**Problem to work on**
None of the pictures should appear; the lines from the line containing "C5: 47nF (0V, 5V) -> 47nF (0V, n13)" through the last line of the listing must be repeated exactly.

**The data**

◆ ◆ ◆ ◆

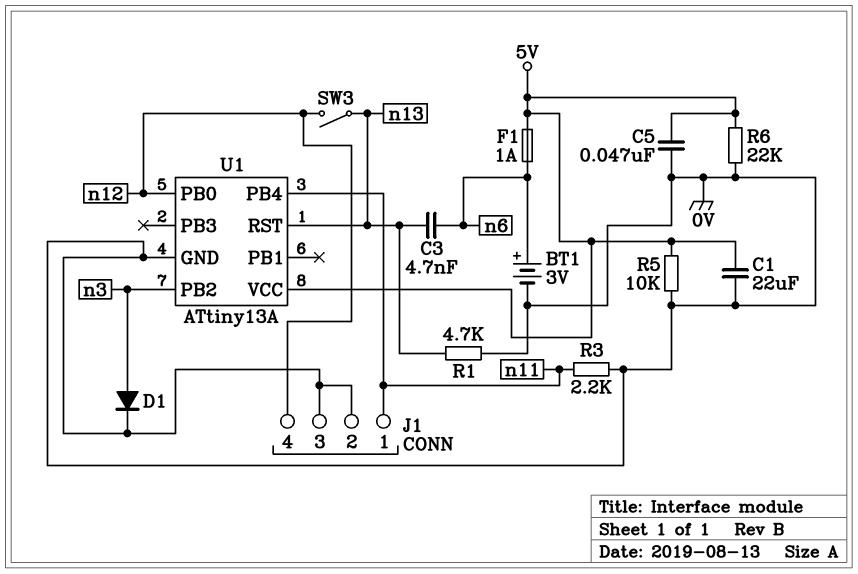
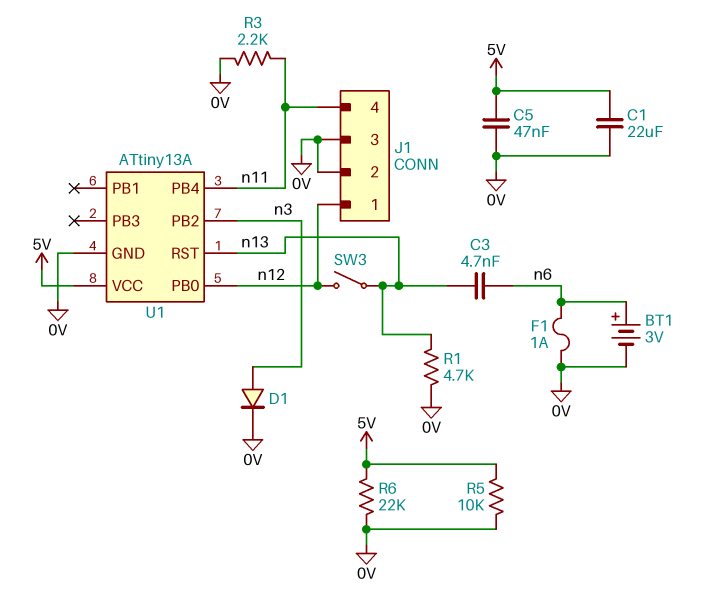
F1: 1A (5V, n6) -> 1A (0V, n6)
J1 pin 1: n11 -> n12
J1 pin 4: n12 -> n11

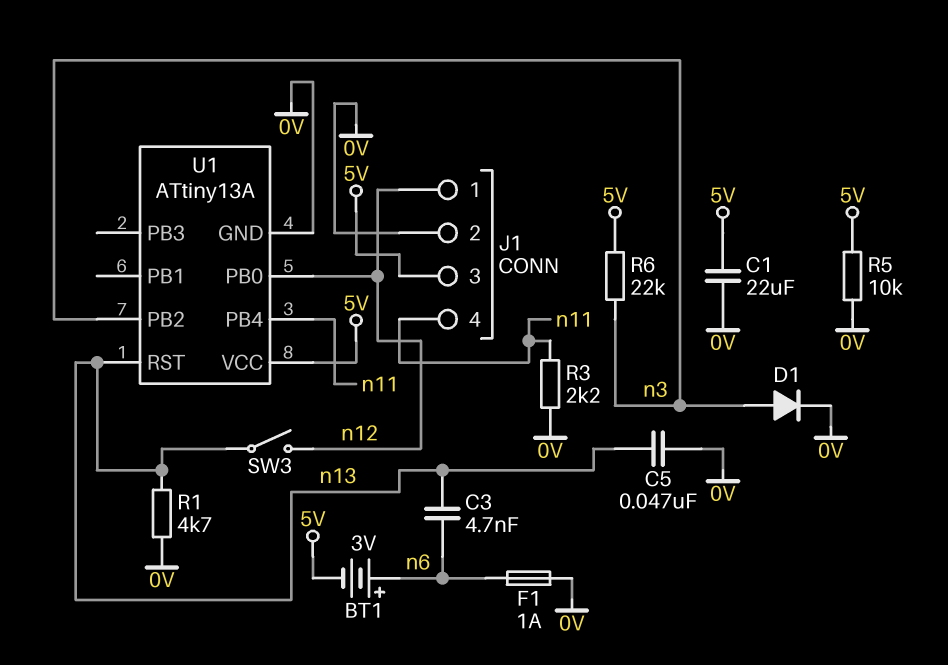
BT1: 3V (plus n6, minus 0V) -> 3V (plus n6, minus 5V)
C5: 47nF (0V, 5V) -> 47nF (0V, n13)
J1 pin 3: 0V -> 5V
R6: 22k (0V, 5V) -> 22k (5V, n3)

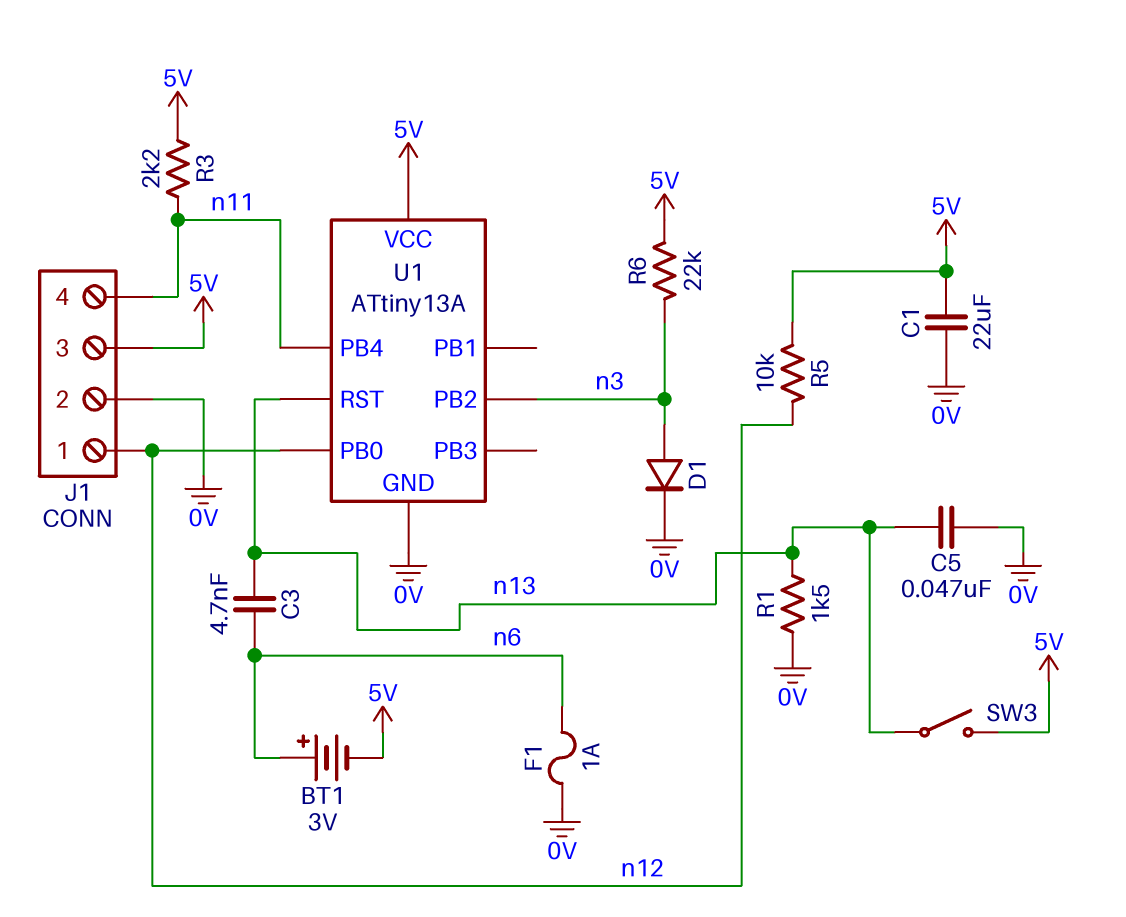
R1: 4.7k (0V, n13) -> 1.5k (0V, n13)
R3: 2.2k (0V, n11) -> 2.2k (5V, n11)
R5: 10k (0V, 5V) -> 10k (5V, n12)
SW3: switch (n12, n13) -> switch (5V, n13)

◆ ◆ ◆ ◆

**Response area**
C5: 47nF (0V, 5V) -> 47nF (0V, n13)
J1 pin 3: 0V -> 5V
R6: 22k (0V, 5V) -> 22k (5V, n3)

R1: 4.7k (0V, n13) -> 1.5k (0V, n13)
R3: 2.2k (0V, n11) -> 2.2k (5V, n11)
R5: 10k (0V, 5V) -> 10k (5V, n12)
SW3: switch (n12, n13) -> switch (5V, n13)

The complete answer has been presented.